Start of Block

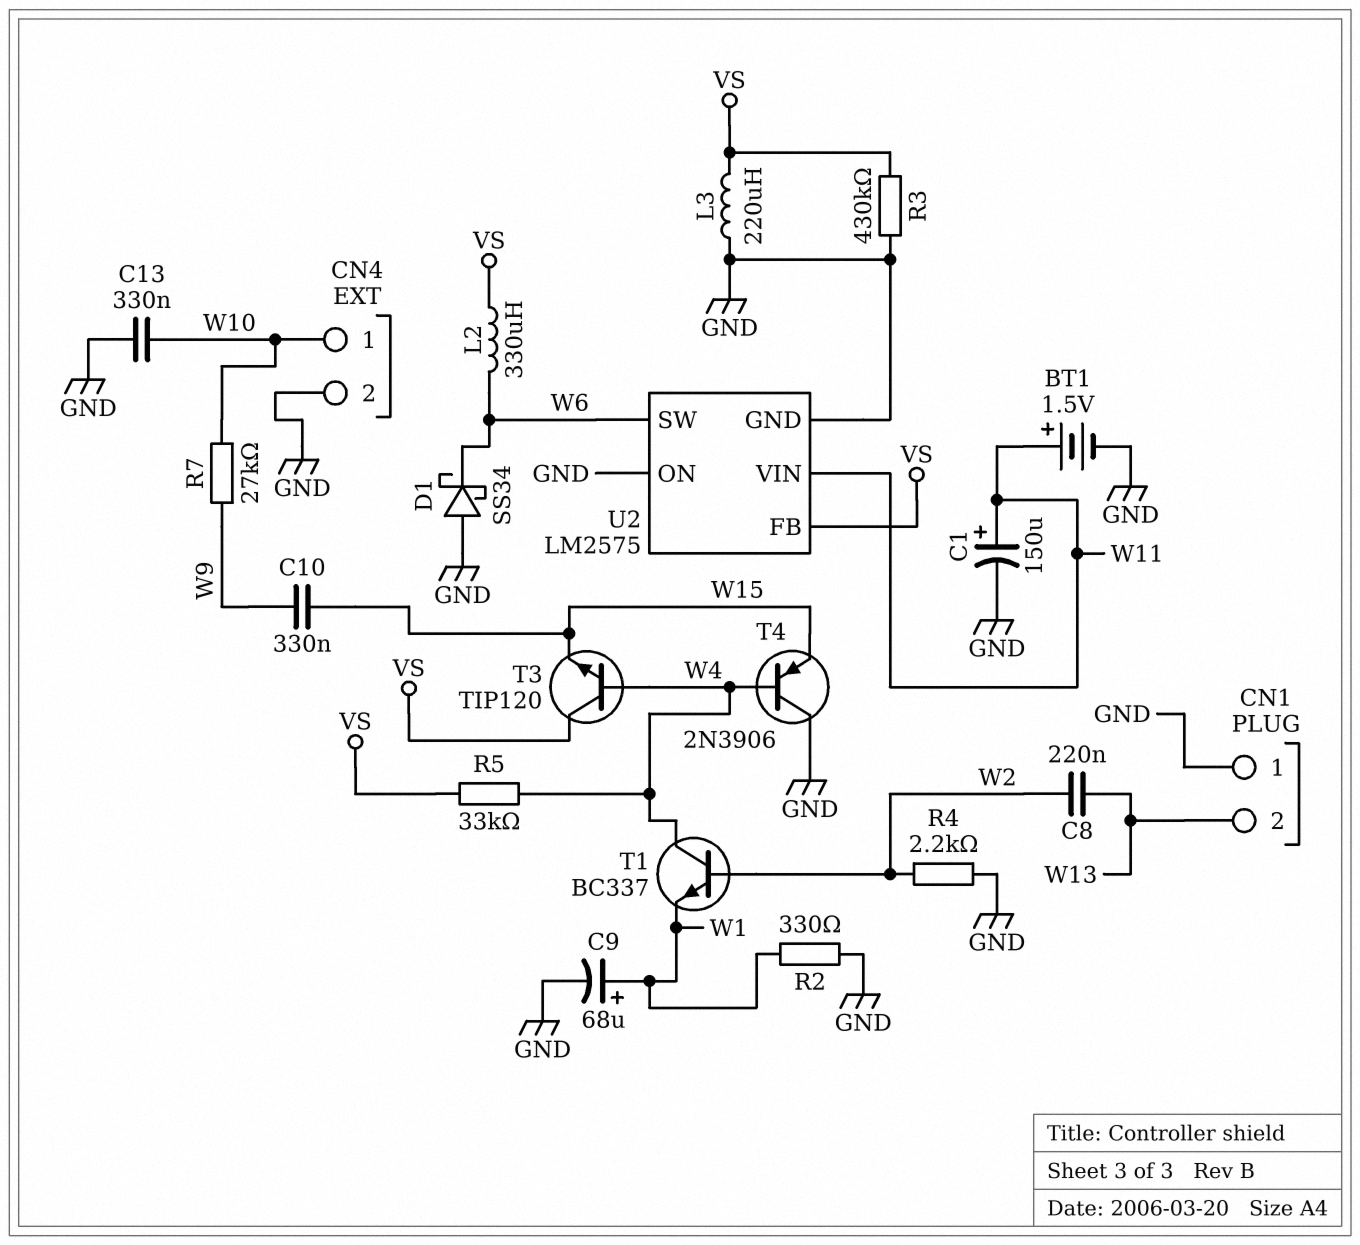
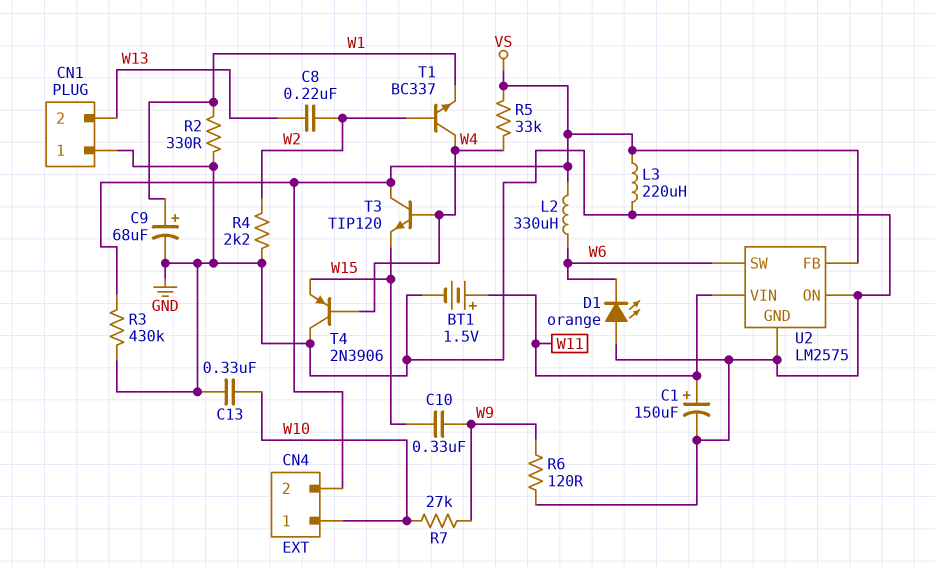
CN4 pin 2: GND -> VS
D1: schottky SS34 (A GND, K W6) -> LED orange (A GND, K W6)
R6: none -> 120 (GND, W9)

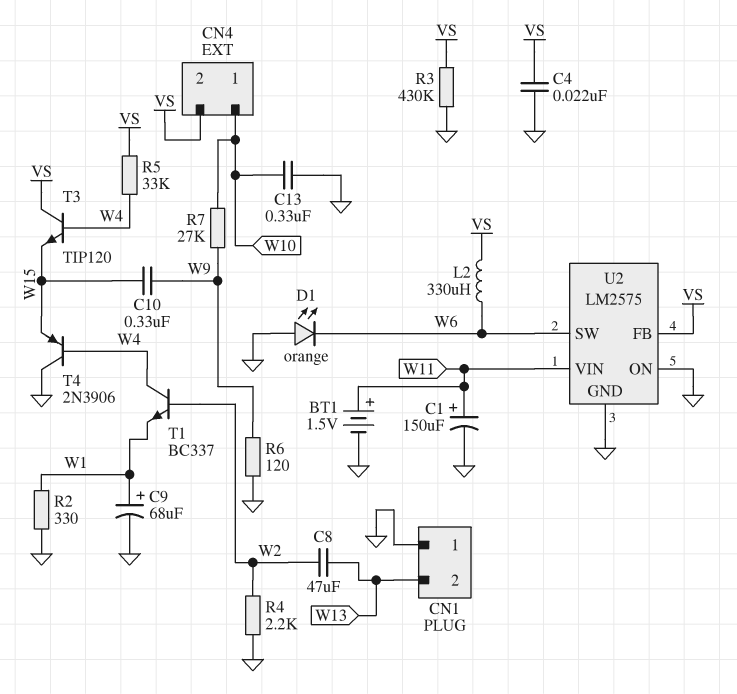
C4: none -> 22nF (GND, VS)
C8: 220nF (W2, W13) -> 47uF (W2, W13)
L3: 220uH (GND, VS) -> none

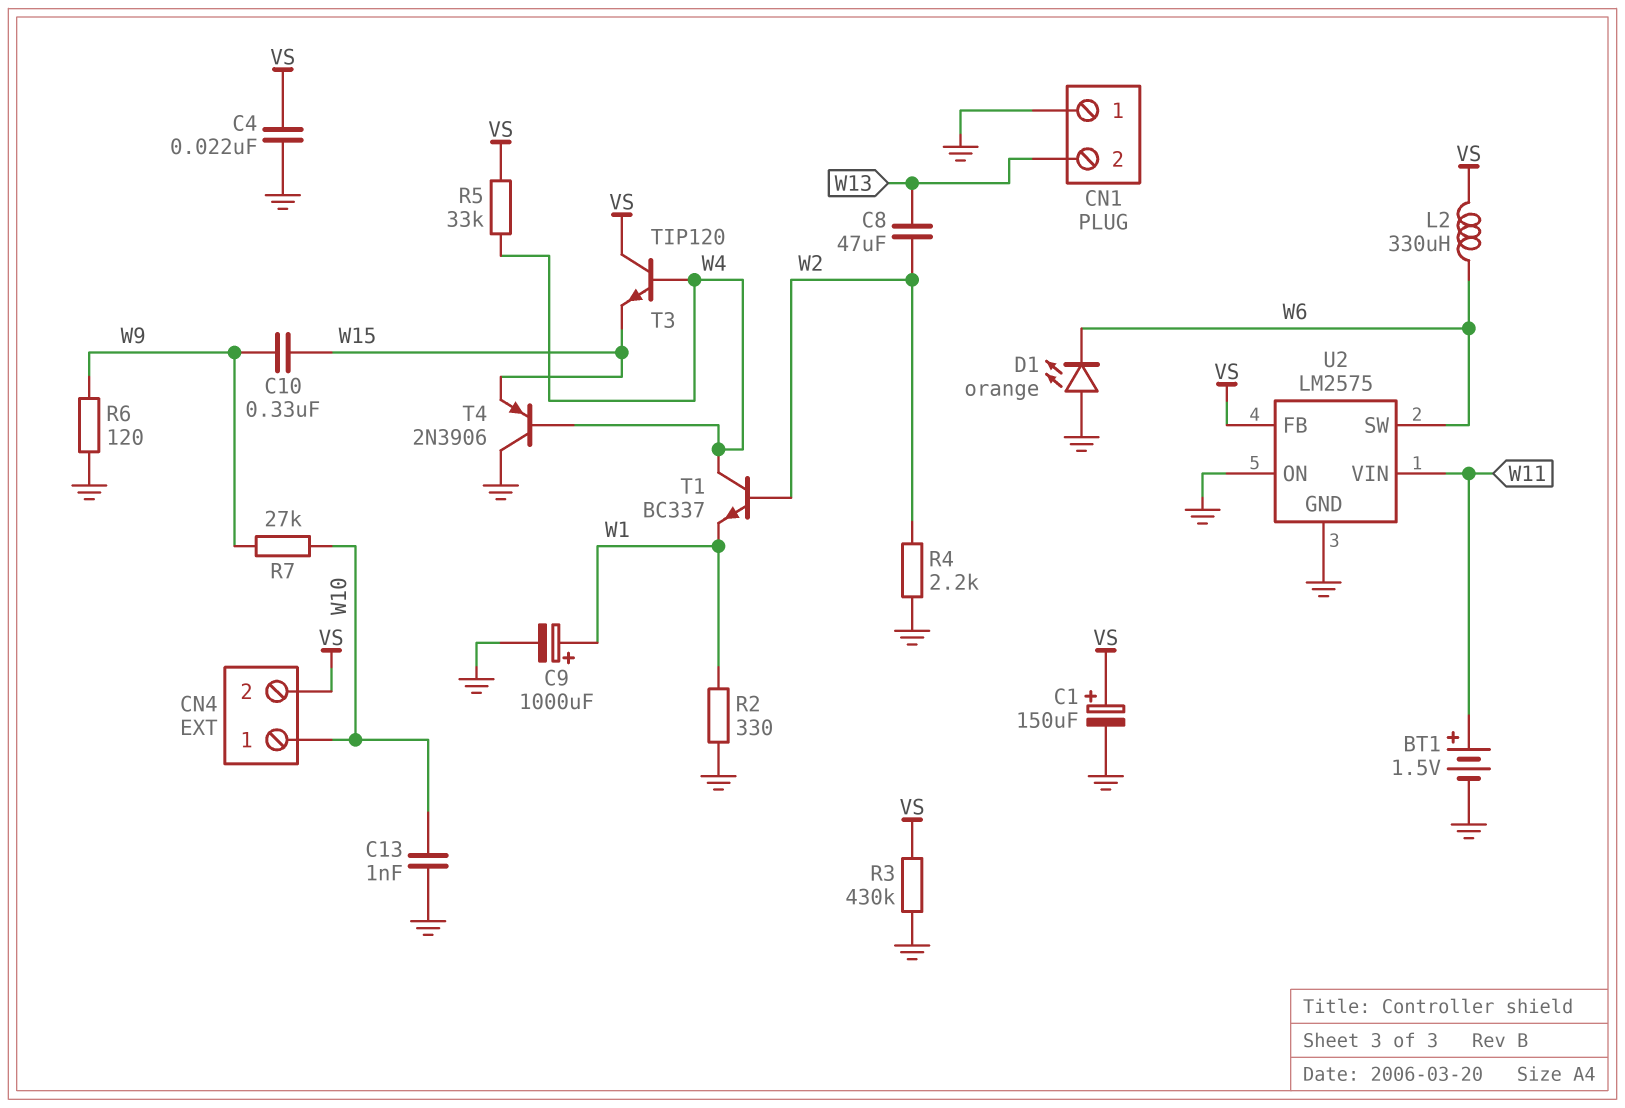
C1: 150uF (plus W11, minus GND) -> 150uF (plus VS, minus GND)
C9: 68uF (plus W1, minus GND) -> 1000uF (plus W1, minus GND)
C13: 330nF (GND, W10) -> 1nF (GND, W10)

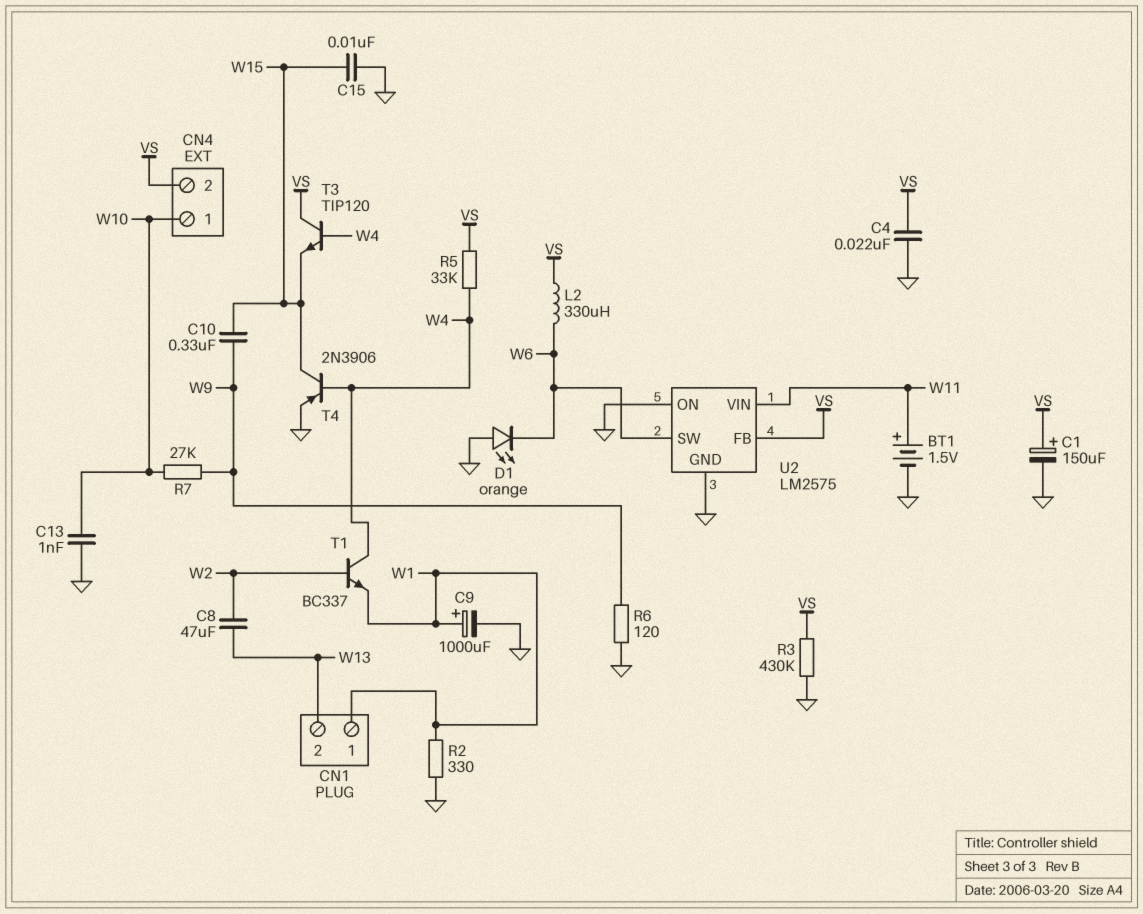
C15: none -> 10nF (GND, W15)
CN1 pin 1: GND -> W1
R4: 2.2k (GND, W2) -> none
T4: PNP 2N3906 (B W4, C GND, E W15) -> PNP 2N3906 (B W4, C W15, E GND)

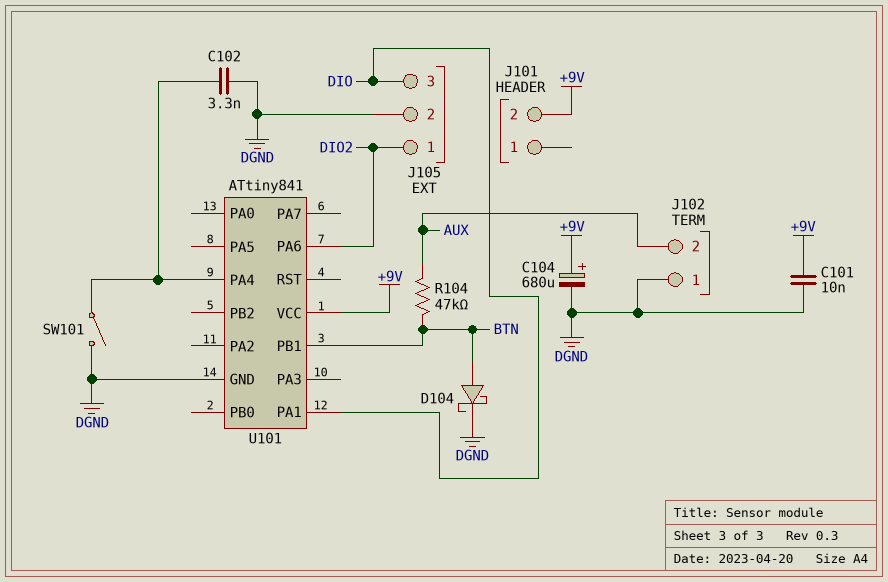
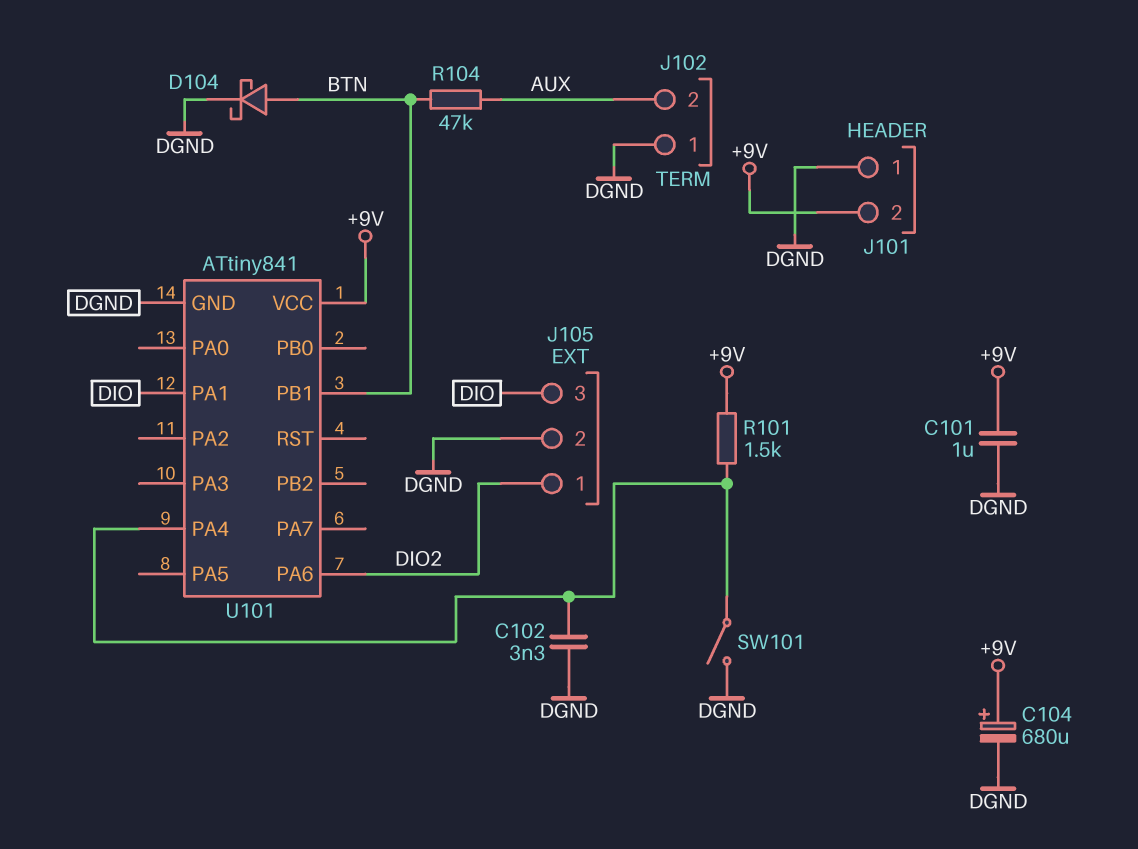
C101: 10nF (+9V, DGND) -> 1uF (+9V, DGND)
J101 pin 1: none -> DGND
R101: none -> 1.5k (+9V, U101/PA4)

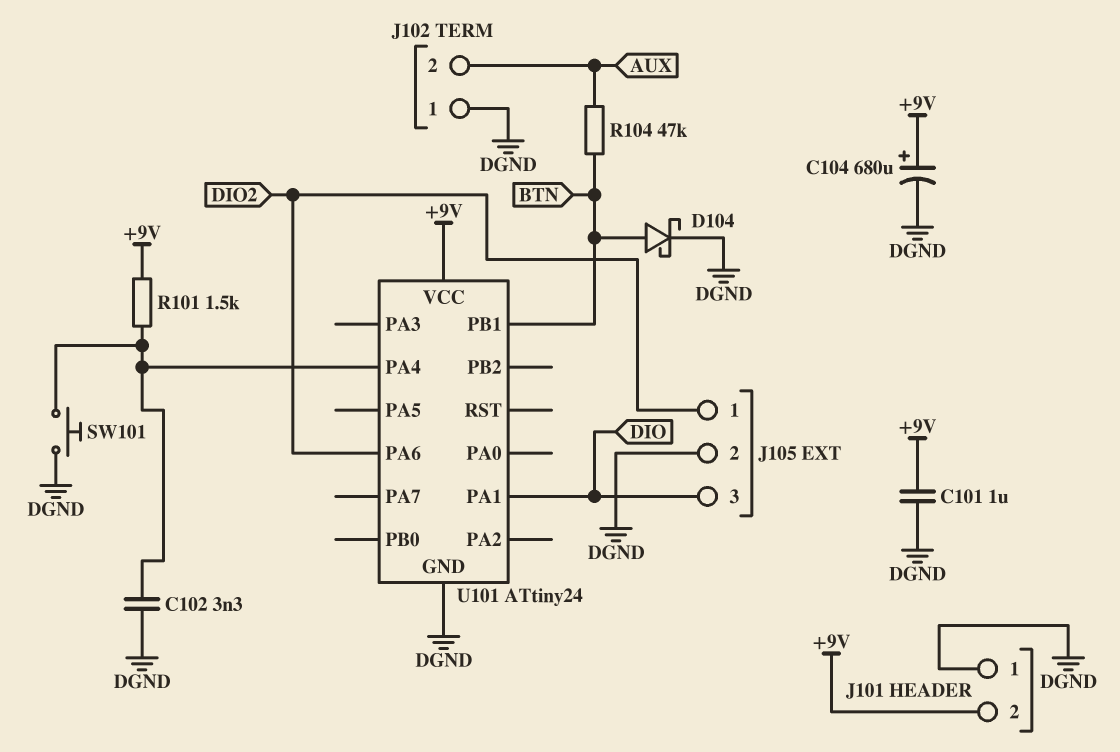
SW101: switch (DGND, U101/PA4) -> button (DGND, U101/PA4)
U101: ATtiny841 -> ATtiny24

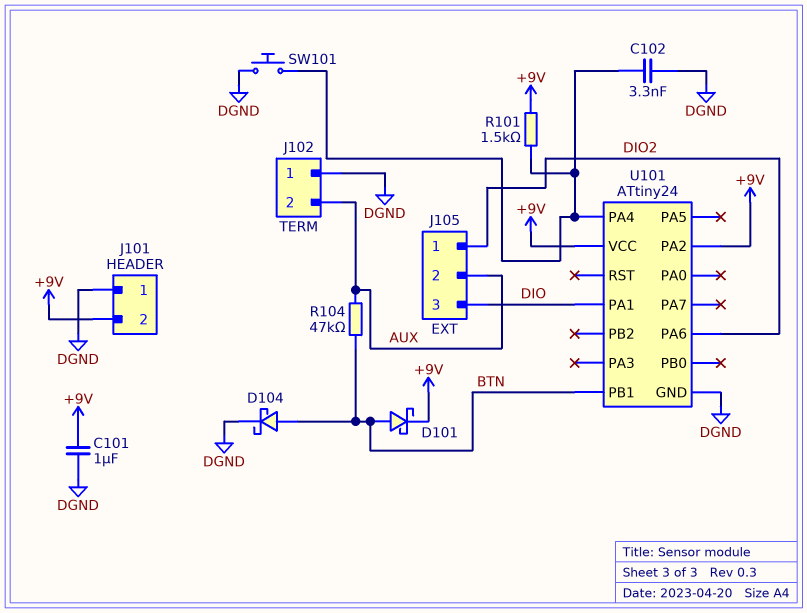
C104: 680uF (plus +9V, minus DGND) -> none
D101: none -> schottky (A BTN, K +9V)
J105 pin 2: DGND -> AUX
U101 pin PA2: none -> +9V

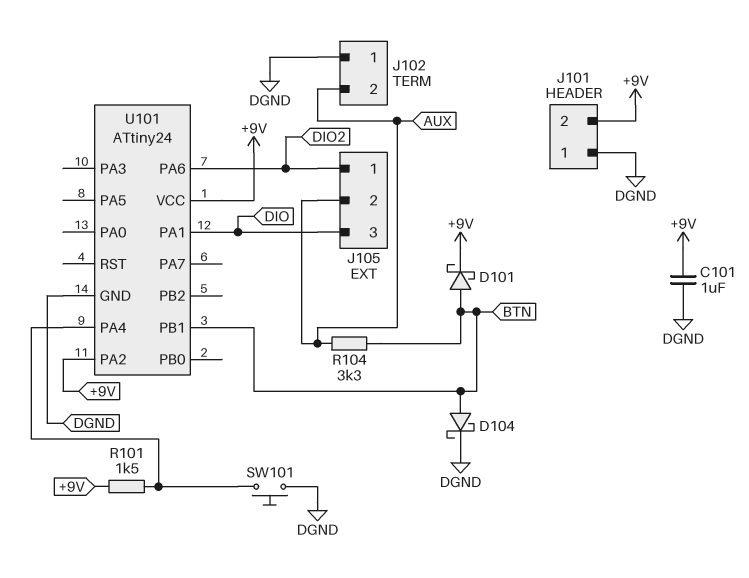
C102: 3.3nF (DGND, U101/PA4) -> none
R104: 47k (AUX, BTN) -> 3.3k (AUX, BTN)

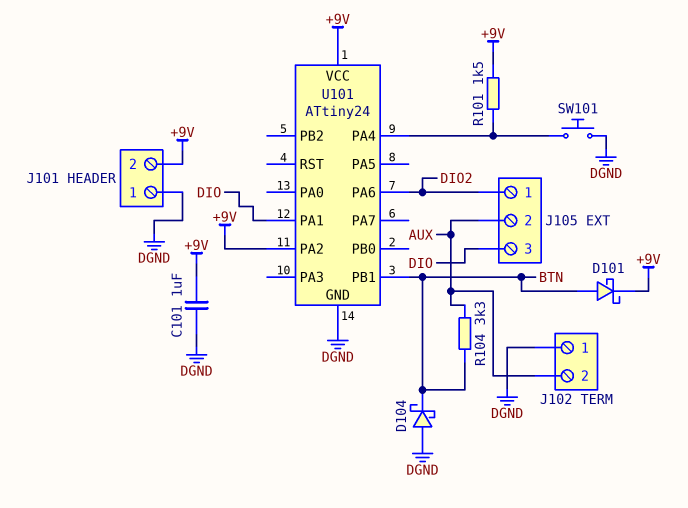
D104: schottky (A BTN, K DGND) -> schottky (A DGND, K BTN)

End of Block

> _Work to complete_
Of the lines above, copy each that contains "none".

> _Answer to this problem_
R6: none -> 120 (GND, W9)
C4: none -> 22nF (GND, VS)
L3: 220uH (GND, VS) -> none
C15: none -> 10nF (GND, W15)
R4: 2.2k (GND, W2) -> none
J101 pin 1: none -> DGND
R101: none -> 1.5k (+9V, U101/PA4)
C104: 680uF (plus +9V, minus DGND) -> none
D101: none -> schottky (A BTN, K +9V)
U101 pin PA2: none -> +9V
C102: 3.3nF (DGND, U101/PA4) -> none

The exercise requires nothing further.